TASK INSTRUCTIONS: From the line that contains "recoloured: turquoise cap" through the line that contains "turned: red truck", output every line of the listing below exactly and leave out all the rest.

LISTED ENTRIES:
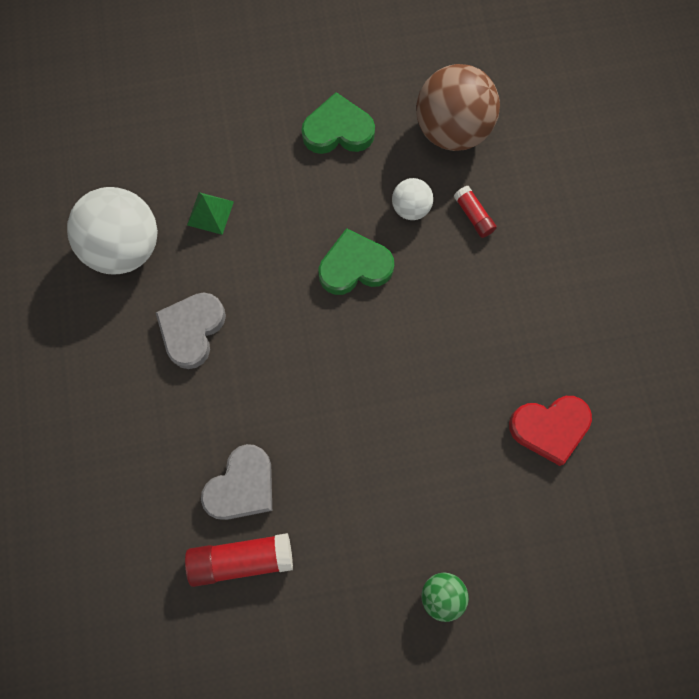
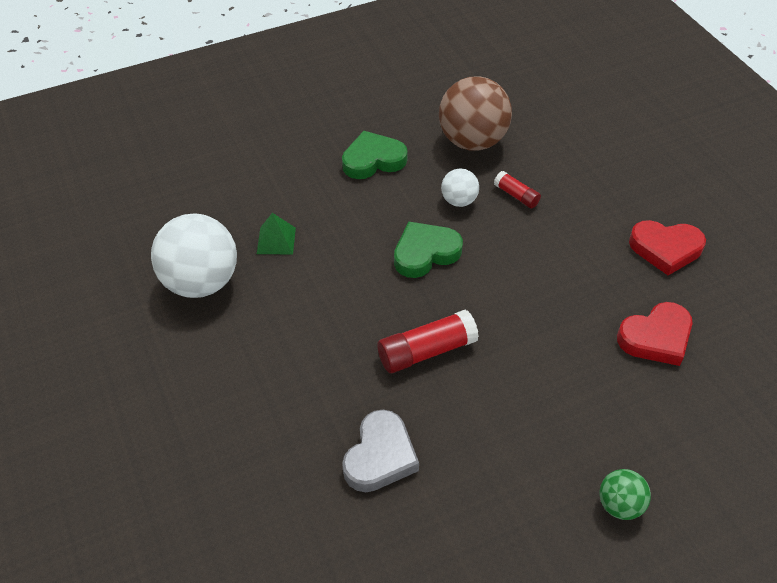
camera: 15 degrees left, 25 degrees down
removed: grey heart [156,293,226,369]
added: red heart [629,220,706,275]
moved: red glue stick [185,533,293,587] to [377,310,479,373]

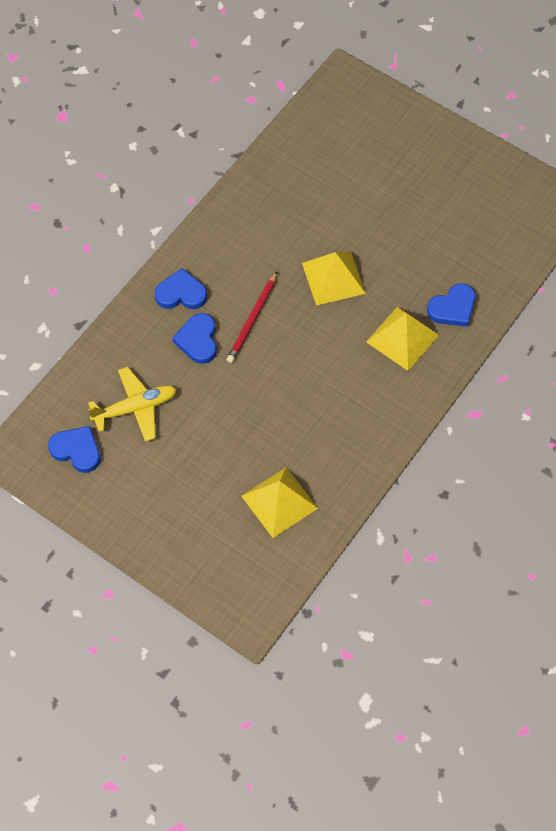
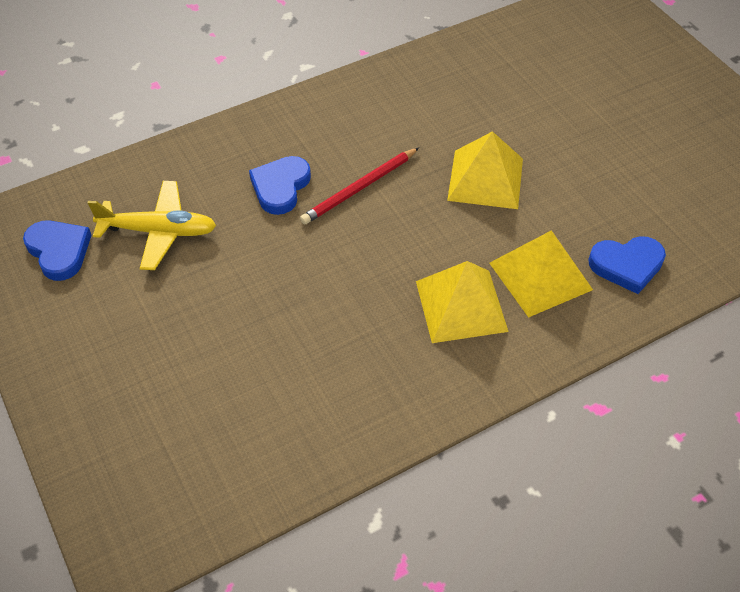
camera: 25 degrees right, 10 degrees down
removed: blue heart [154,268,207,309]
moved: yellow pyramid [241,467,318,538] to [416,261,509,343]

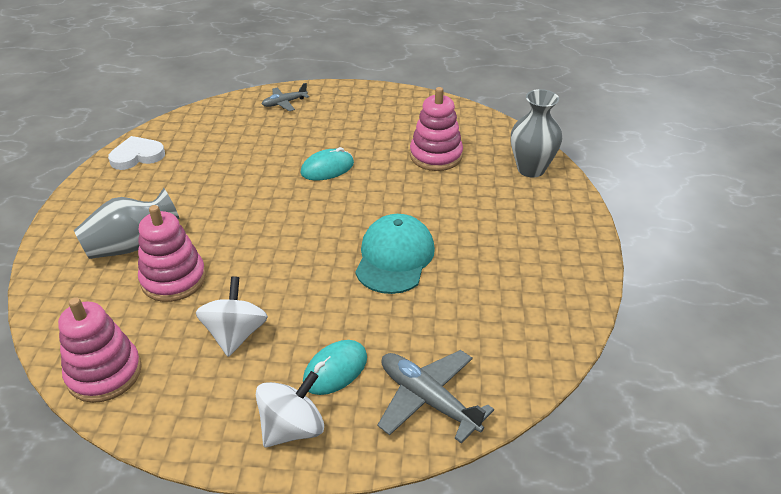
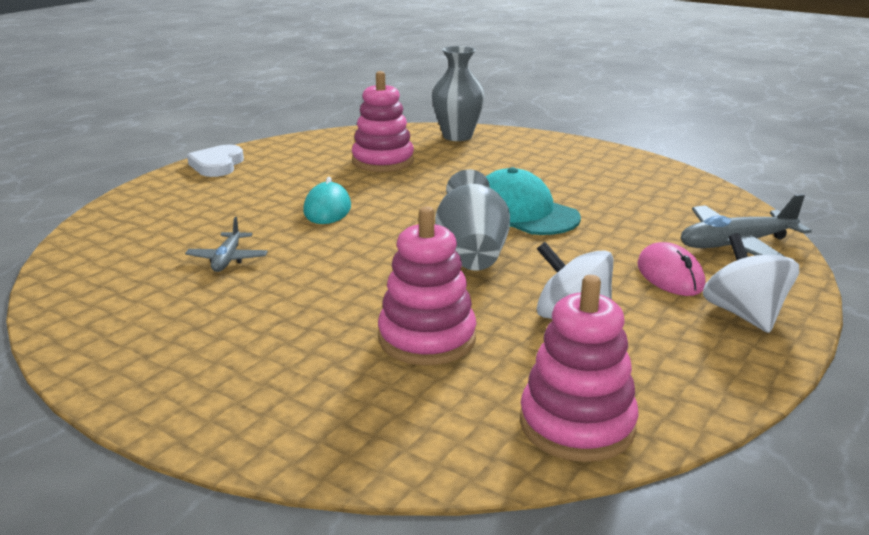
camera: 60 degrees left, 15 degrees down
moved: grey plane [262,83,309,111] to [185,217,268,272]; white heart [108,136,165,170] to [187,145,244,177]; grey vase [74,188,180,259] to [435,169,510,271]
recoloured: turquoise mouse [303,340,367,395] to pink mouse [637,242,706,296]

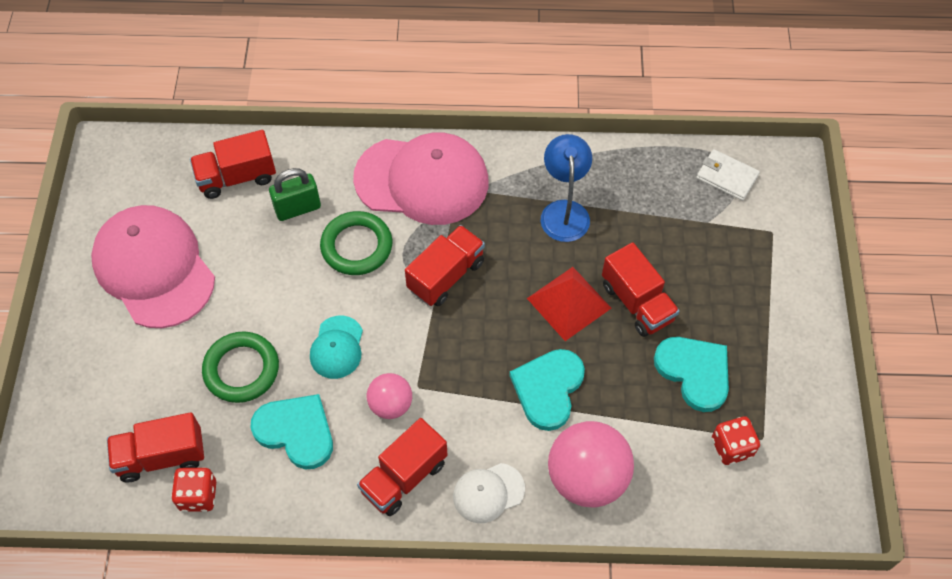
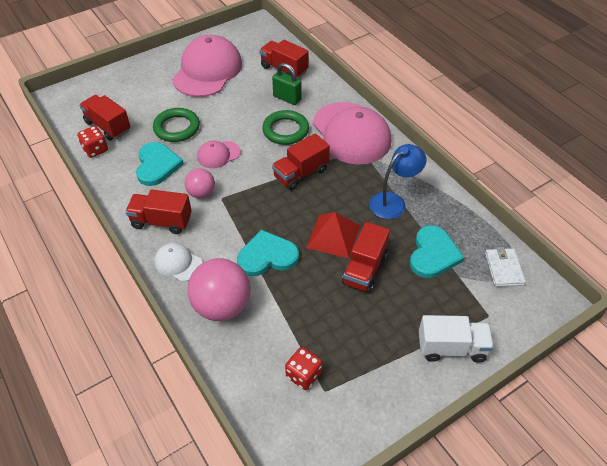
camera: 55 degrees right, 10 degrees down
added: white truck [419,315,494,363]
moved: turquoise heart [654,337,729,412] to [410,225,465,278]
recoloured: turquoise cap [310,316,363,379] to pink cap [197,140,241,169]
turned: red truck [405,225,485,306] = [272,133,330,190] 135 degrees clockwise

* * *

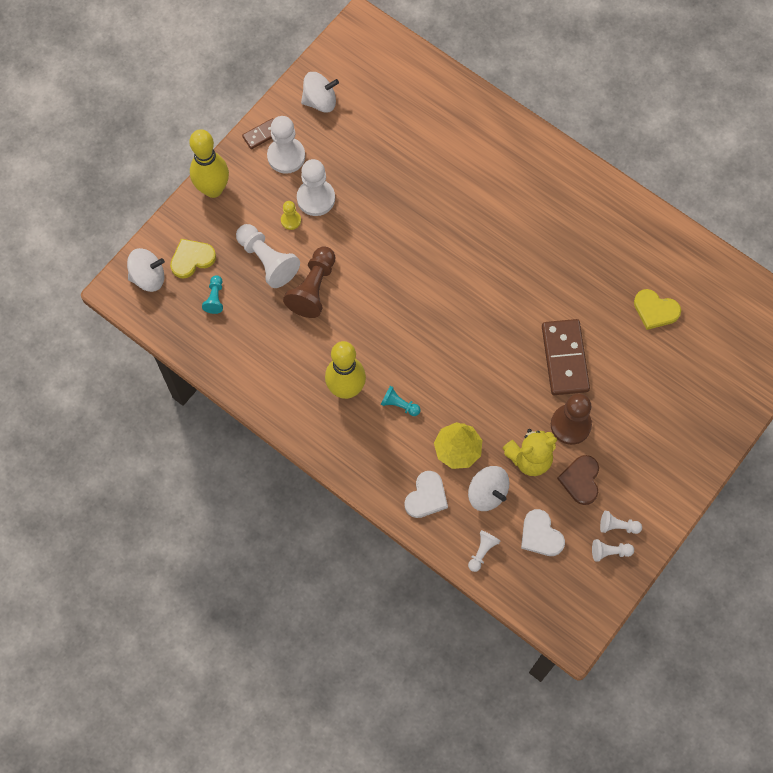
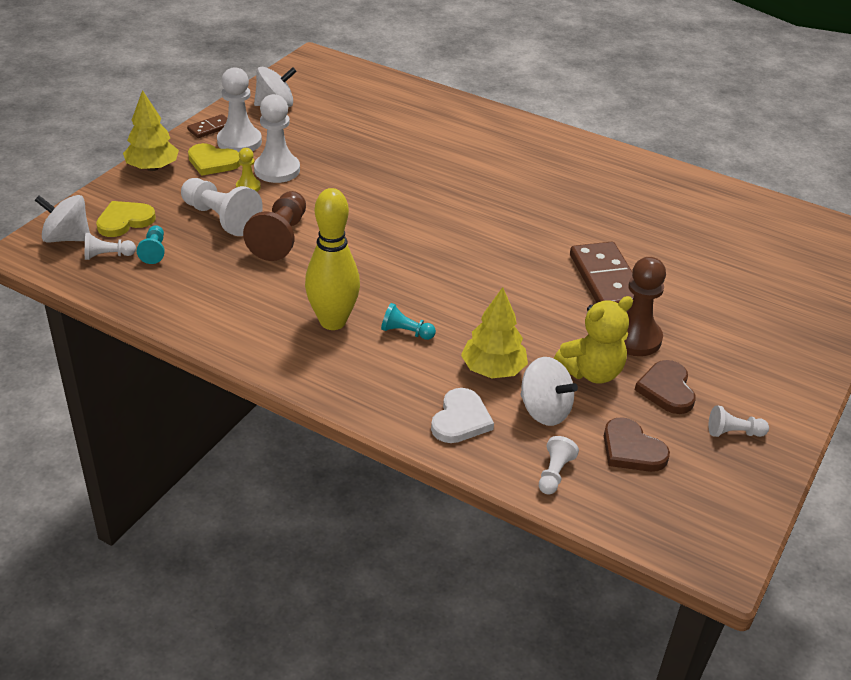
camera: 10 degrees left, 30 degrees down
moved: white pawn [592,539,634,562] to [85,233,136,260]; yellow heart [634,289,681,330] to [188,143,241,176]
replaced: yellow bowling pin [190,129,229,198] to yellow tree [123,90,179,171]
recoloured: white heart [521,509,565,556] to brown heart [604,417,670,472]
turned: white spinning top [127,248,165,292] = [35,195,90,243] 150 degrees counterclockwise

ANSWER AREA:
recoloured: turquoise cap [310,316,363,379] to pink cap [197,140,241,169]
turned: red truck [405,225,485,306] = [272,133,330,190] 135 degrees clockwise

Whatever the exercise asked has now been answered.